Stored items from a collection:
*** Block opens ***

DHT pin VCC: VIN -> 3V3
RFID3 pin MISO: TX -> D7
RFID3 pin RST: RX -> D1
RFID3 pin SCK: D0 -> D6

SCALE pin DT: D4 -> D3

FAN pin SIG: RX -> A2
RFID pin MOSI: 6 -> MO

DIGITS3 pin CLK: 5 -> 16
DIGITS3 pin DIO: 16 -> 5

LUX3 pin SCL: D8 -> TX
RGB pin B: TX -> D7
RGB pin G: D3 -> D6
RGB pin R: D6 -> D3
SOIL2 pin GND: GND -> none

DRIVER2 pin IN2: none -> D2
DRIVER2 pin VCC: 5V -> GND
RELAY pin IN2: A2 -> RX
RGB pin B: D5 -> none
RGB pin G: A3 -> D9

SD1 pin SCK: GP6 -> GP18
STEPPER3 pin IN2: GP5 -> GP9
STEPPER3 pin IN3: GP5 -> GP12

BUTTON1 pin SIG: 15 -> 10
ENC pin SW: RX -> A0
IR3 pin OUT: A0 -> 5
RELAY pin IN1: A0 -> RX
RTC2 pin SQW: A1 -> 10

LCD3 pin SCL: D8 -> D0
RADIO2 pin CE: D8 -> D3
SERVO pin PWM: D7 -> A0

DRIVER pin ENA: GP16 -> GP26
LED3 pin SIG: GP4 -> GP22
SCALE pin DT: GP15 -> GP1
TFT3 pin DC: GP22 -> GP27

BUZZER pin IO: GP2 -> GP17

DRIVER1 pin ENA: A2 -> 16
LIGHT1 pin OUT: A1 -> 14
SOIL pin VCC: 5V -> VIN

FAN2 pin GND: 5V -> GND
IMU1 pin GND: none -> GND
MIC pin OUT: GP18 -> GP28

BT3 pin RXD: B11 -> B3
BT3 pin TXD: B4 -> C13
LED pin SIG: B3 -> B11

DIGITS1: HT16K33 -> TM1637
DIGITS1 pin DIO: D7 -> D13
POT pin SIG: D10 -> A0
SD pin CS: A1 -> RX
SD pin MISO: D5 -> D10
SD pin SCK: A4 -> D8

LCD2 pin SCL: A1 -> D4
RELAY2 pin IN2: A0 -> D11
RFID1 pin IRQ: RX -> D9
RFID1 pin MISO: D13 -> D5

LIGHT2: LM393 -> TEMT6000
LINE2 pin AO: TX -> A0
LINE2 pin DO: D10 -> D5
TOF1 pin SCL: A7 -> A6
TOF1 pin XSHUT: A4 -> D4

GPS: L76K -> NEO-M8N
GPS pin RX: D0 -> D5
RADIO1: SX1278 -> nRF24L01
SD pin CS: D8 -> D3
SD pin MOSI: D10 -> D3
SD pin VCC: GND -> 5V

*** Block closes ***

## EXERCISE GOAL:
Output an exact copy of the lines beginning at the one that holds "LED3 pin SIG: GP4 -> GP22" and running through the final line of the records.

## RESULT:
LED3 pin SIG: GP4 -> GP22
SCALE pin DT: GP15 -> GP1
TFT3 pin DC: GP22 -> GP27

BUZZER pin IO: GP2 -> GP17

DRIVER1 pin ENA: A2 -> 16
LIGHT1 pin OUT: A1 -> 14
SOIL pin VCC: 5V -> VIN

FAN2 pin GND: 5V -> GND
IMU1 pin GND: none -> GND
MIC pin OUT: GP18 -> GP28

BT3 pin RXD: B11 -> B3
BT3 pin TXD: B4 -> C13
LED pin SIG: B3 -> B11

DIGITS1: HT16K33 -> TM1637
DIGITS1 pin DIO: D7 -> D13
POT pin SIG: D10 -> A0
SD pin CS: A1 -> RX
SD pin MISO: D5 -> D10
SD pin SCK: A4 -> D8

LCD2 pin SCL: A1 -> D4
RELAY2 pin IN2: A0 -> D11
RFID1 pin IRQ: RX -> D9
RFID1 pin MISO: D13 -> D5

LIGHT2: LM393 -> TEMT6000
LINE2 pin AO: TX -> A0
LINE2 pin DO: D10 -> D5
TOF1 pin SCL: A7 -> A6
TOF1 pin XSHUT: A4 -> D4

GPS: L76K -> NEO-M8N
GPS pin RX: D0 -> D5
RADIO1: SX1278 -> nRF24L01
SD pin CS: D8 -> D3
SD pin MOSI: D10 -> D3
SD pin VCC: GND -> 5V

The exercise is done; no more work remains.